-- Material provided follows --

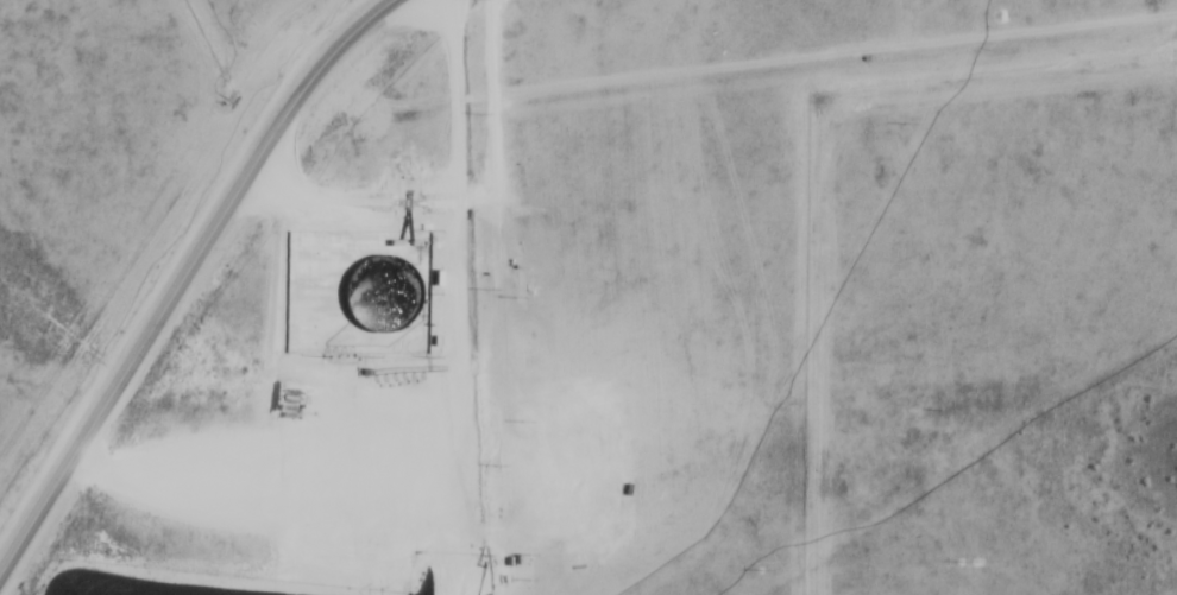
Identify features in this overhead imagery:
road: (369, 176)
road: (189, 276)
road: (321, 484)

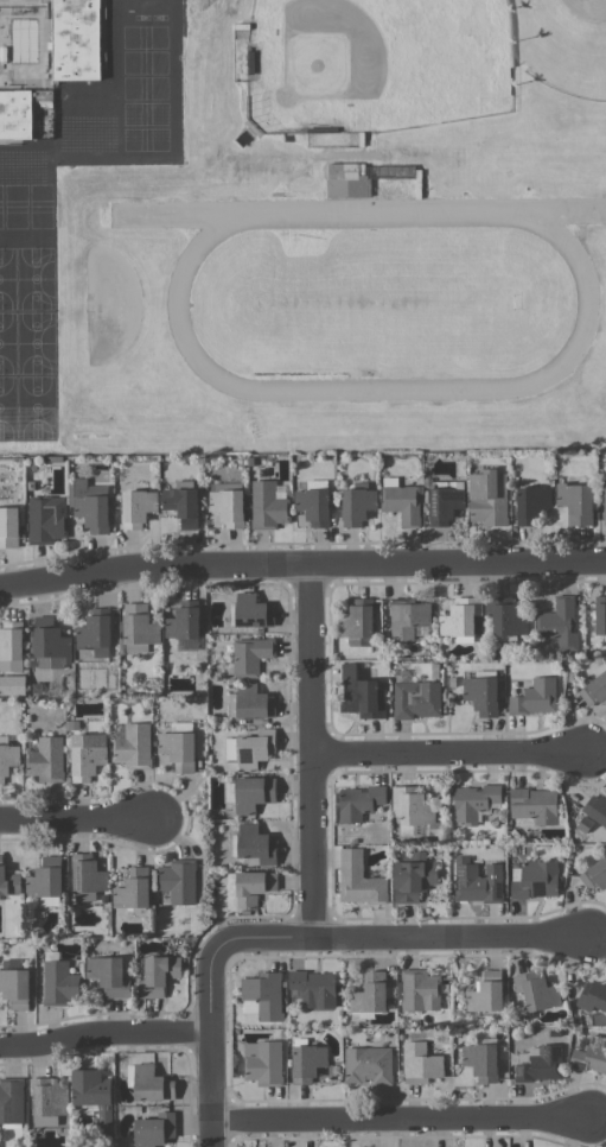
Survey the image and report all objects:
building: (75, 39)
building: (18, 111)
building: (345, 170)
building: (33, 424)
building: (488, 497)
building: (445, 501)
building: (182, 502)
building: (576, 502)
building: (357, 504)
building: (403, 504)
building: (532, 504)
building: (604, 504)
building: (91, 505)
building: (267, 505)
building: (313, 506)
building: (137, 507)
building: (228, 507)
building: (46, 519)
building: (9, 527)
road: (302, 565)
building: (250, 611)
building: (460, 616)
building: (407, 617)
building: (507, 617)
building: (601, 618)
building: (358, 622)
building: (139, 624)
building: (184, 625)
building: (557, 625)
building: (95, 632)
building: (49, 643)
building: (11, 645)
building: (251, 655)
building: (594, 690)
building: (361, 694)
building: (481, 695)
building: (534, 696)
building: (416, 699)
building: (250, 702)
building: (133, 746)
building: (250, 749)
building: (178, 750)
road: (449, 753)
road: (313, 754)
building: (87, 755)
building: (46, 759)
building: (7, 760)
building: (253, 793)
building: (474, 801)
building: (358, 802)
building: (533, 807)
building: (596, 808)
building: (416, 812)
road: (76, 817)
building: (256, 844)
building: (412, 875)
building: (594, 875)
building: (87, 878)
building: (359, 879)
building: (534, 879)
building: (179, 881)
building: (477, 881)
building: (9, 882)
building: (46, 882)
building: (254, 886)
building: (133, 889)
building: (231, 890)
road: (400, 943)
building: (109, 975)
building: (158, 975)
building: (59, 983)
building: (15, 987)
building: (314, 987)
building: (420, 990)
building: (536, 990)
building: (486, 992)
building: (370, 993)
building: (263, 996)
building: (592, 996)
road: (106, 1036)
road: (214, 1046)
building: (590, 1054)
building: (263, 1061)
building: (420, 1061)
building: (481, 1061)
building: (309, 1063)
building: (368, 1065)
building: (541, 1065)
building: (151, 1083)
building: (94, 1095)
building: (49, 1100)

-- Material provided concluded --

• _What you need to do_:
Write out, word for word, the line that contains "Survey the image" and every line after it through the last line of the listing.

• _Solution to the exercise_:
Survey the image and report all objects:
building: (75, 39)
building: (18, 111)
building: (345, 170)
building: (33, 424)
building: (488, 497)
building: (445, 501)
building: (182, 502)
building: (576, 502)
building: (357, 504)
building: (403, 504)
building: (532, 504)
building: (604, 504)
building: (91, 505)
building: (267, 505)
building: (313, 506)
building: (137, 507)
building: (228, 507)
building: (46, 519)
building: (9, 527)
road: (302, 565)
building: (250, 611)
building: (460, 616)
building: (407, 617)
building: (507, 617)
building: (601, 618)
building: (358, 622)
building: (139, 624)
building: (184, 625)
building: (557, 625)
building: (95, 632)
building: (49, 643)
building: (11, 645)
building: (251, 655)
building: (594, 690)
building: (361, 694)
building: (481, 695)
building: (534, 696)
building: (416, 699)
building: (250, 702)
building: (133, 746)
building: (250, 749)
building: (178, 750)
road: (449, 753)
road: (313, 754)
building: (87, 755)
building: (46, 759)
building: (7, 760)
building: (253, 793)
building: (474, 801)
building: (358, 802)
building: (533, 807)
building: (596, 808)
building: (416, 812)
road: (76, 817)
building: (256, 844)
building: (412, 875)
building: (594, 875)
building: (87, 878)
building: (359, 879)
building: (534, 879)
building: (179, 881)
building: (477, 881)
building: (9, 882)
building: (46, 882)
building: (254, 886)
building: (133, 889)
building: (231, 890)
road: (400, 943)
building: (109, 975)
building: (158, 975)
building: (59, 983)
building: (15, 987)
building: (314, 987)
building: (420, 990)
building: (536, 990)
building: (486, 992)
building: (370, 993)
building: (263, 996)
building: (592, 996)
road: (106, 1036)
road: (214, 1046)
building: (590, 1054)
building: (263, 1061)
building: (420, 1061)
building: (481, 1061)
building: (309, 1063)
building: (368, 1065)
building: (541, 1065)
building: (151, 1083)
building: (94, 1095)
building: (49, 1100)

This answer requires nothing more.